Data under study:
______________________________

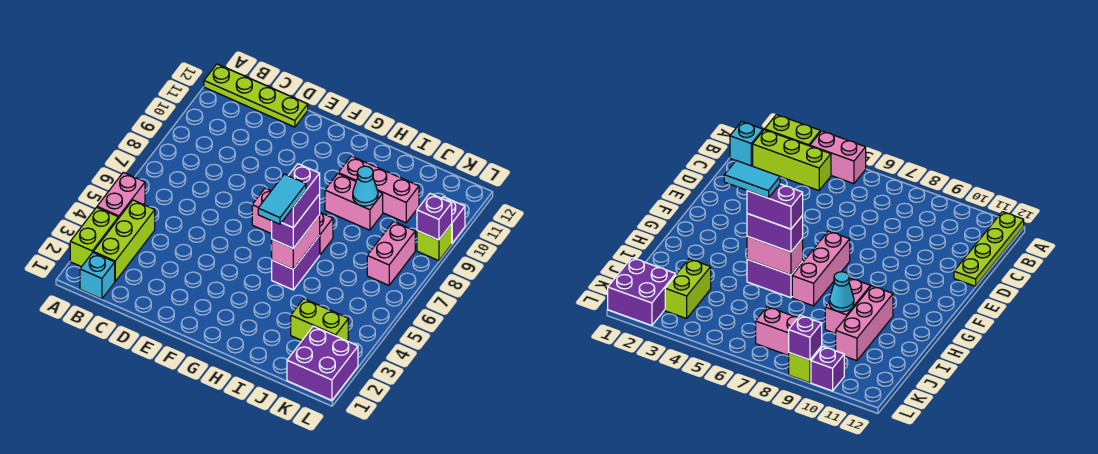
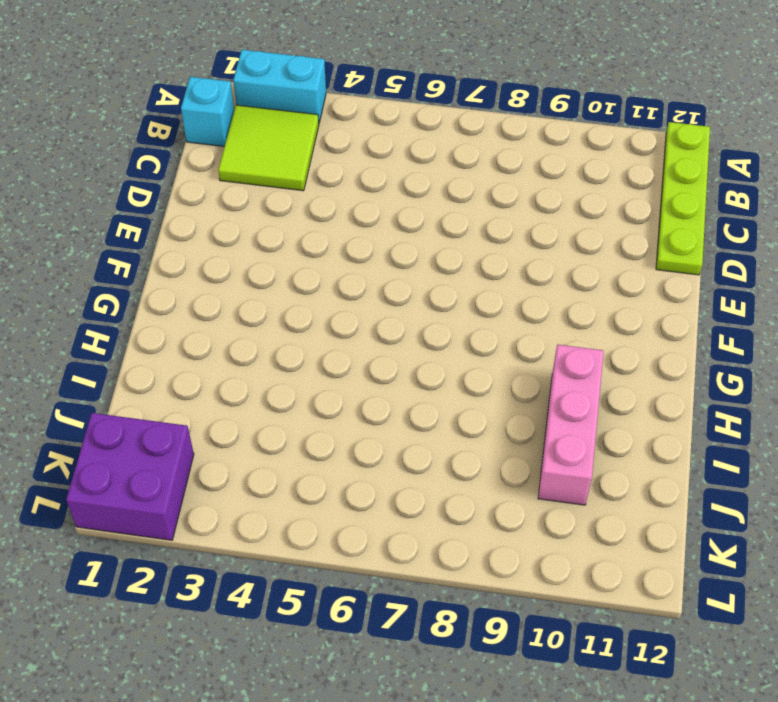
cyan brick A2:A3 level 1 -> lime brick A2:A3 level 1
lime tile B2:C3 level 1 -> lime brick B2:B4 level 1
none -> pink brick A4:A5 level 1
none -> pink brick F7:H7 level 1
none -> purple brick H5:H6 level 1

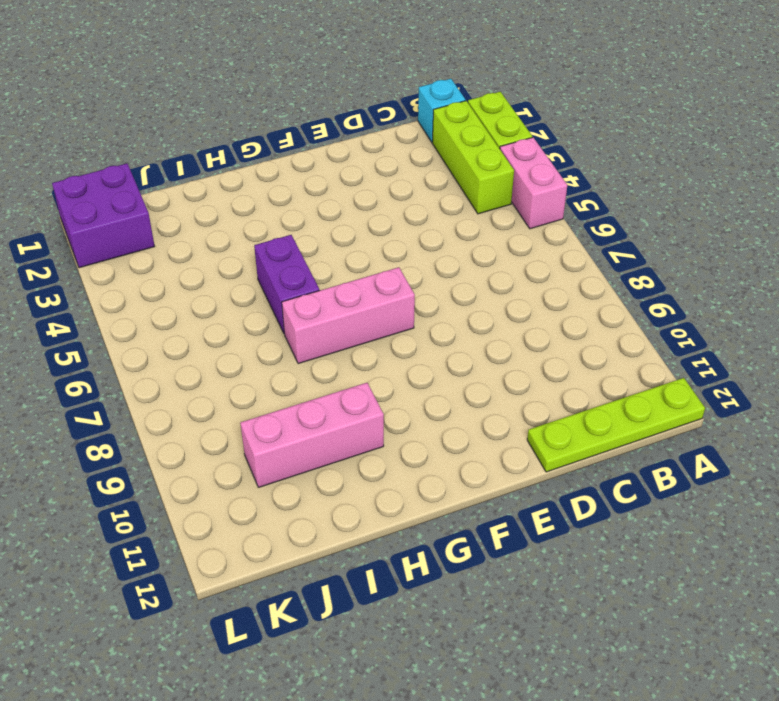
none -> pink brick H9:I9 level 1
none -> lime brick J3:K3 level 1
none -> pink brick K7:K8 level 1

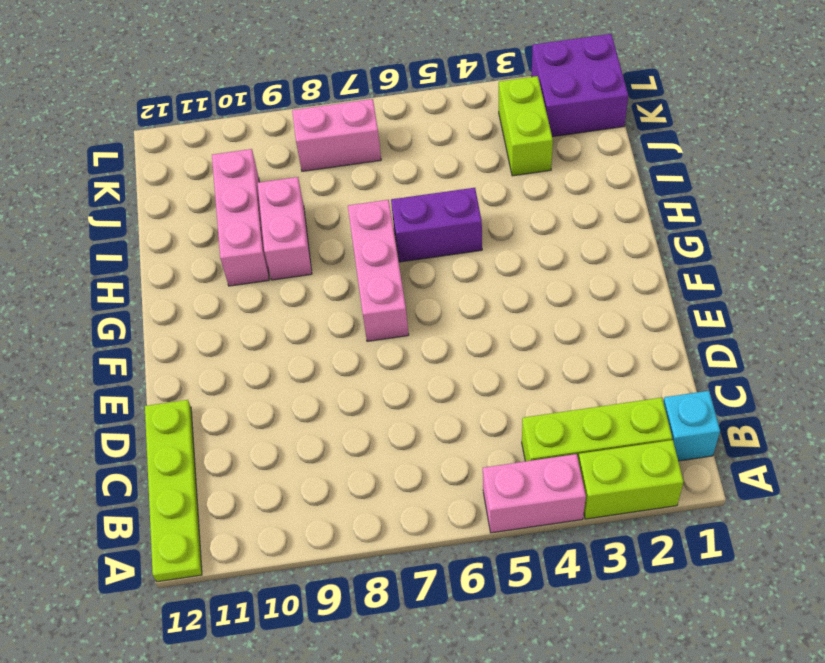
none -> lime brick L9 level 1
none -> purple brick L10 level 1
none -> pink brick H5:H6 level 2

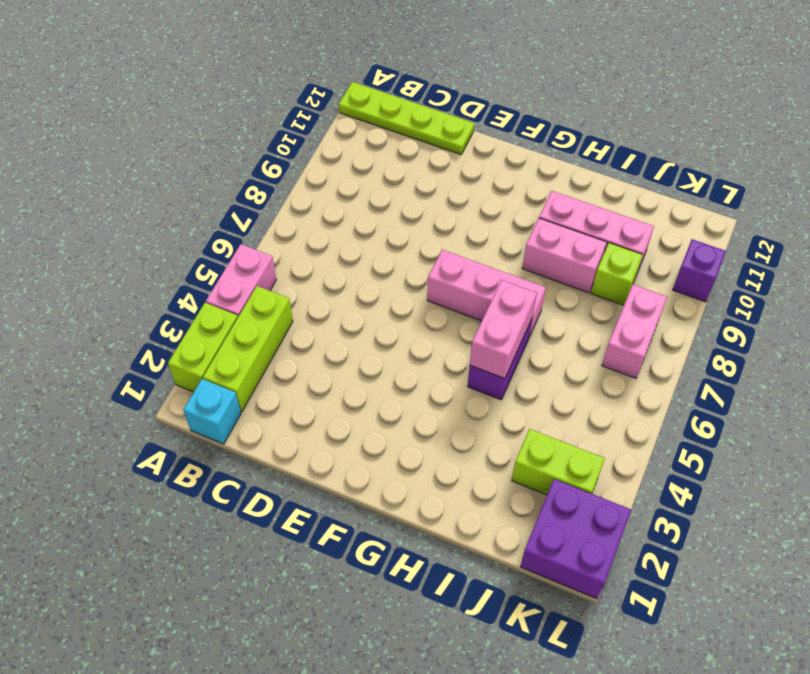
lime brick J9 level 1 -> lime brick L9 level 1
none -> cyan cone I9 level 2
none -> purple brick L9 level 2
none -> purple brick H5:H6 level 3

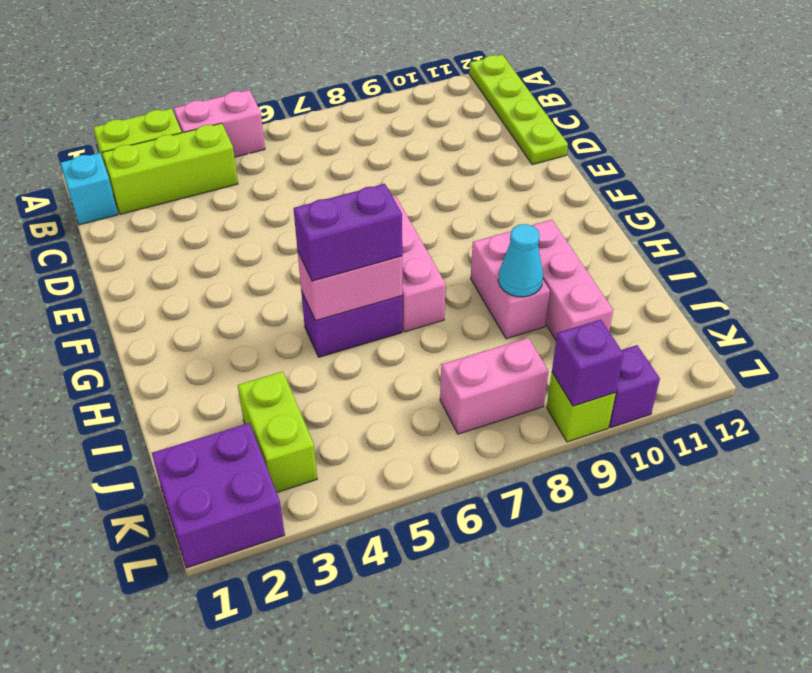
none -> purple brick H5:H6 level 4
none -> cyan tile H4:H5 level 5

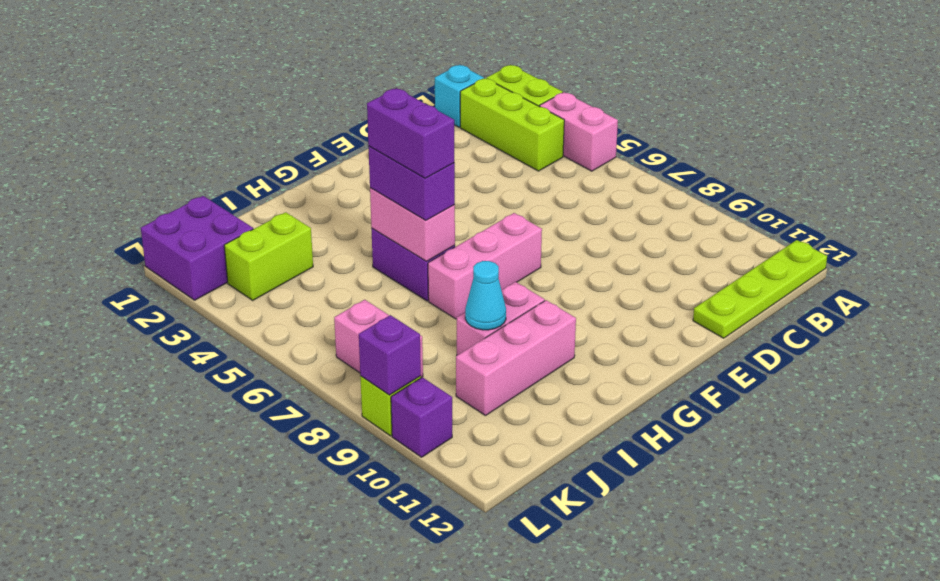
none -> cyan tile H4:H5 level 5

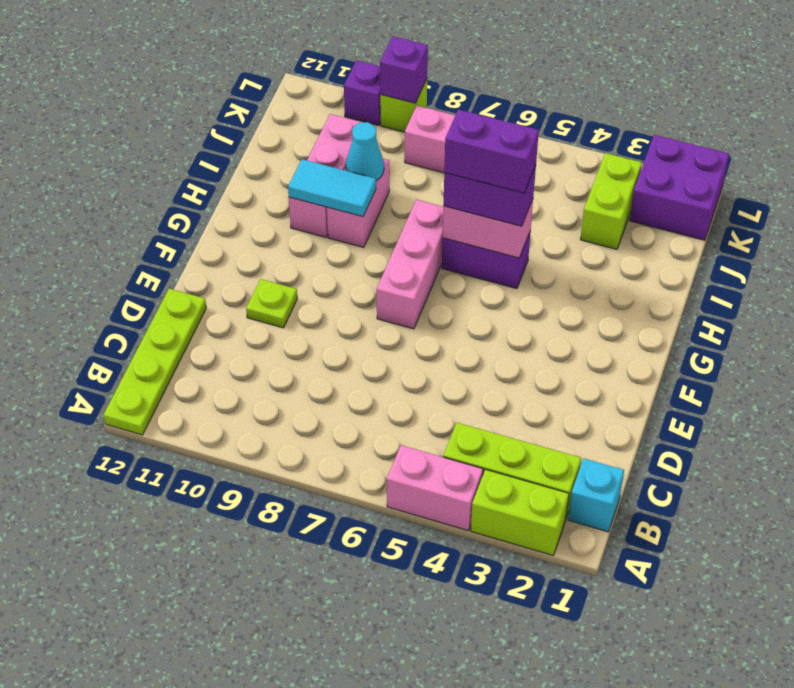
lime plate E10 level 1 -> none
cyan tile H9:H10 level 2 -> cyan tile H4:H5 level 5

______________________________

Work to complete: Would you transcribe all of the data exactly, omitting any pictures?

Written reply:
cyan brick A2:A3 level 1 -> lime brick A2:A3 level 1
lime tile B2:C3 level 1 -> lime brick B2:B4 level 1
none -> pink brick A4:A5 level 1
none -> pink brick F7:H7 level 1
none -> purple brick H5:H6 level 1

none -> pink brick H9:I9 level 1
none -> lime brick J3:K3 level 1
none -> pink brick K7:K8 level 1

none -> lime brick L9 level 1
none -> purple brick L10 level 1
none -> pink brick H5:H6 level 2

lime brick J9 level 1 -> lime brick L9 level 1
none -> cyan cone I9 level 2
none -> purple brick L9 level 2
none -> purple brick H5:H6 level 3

none -> purple brick H5:H6 level 4
none -> cyan tile H4:H5 level 5

none -> cyan tile H4:H5 level 5

lime plate E10 level 1 -> none
cyan tile H9:H10 level 2 -> cyan tile H4:H5 level 5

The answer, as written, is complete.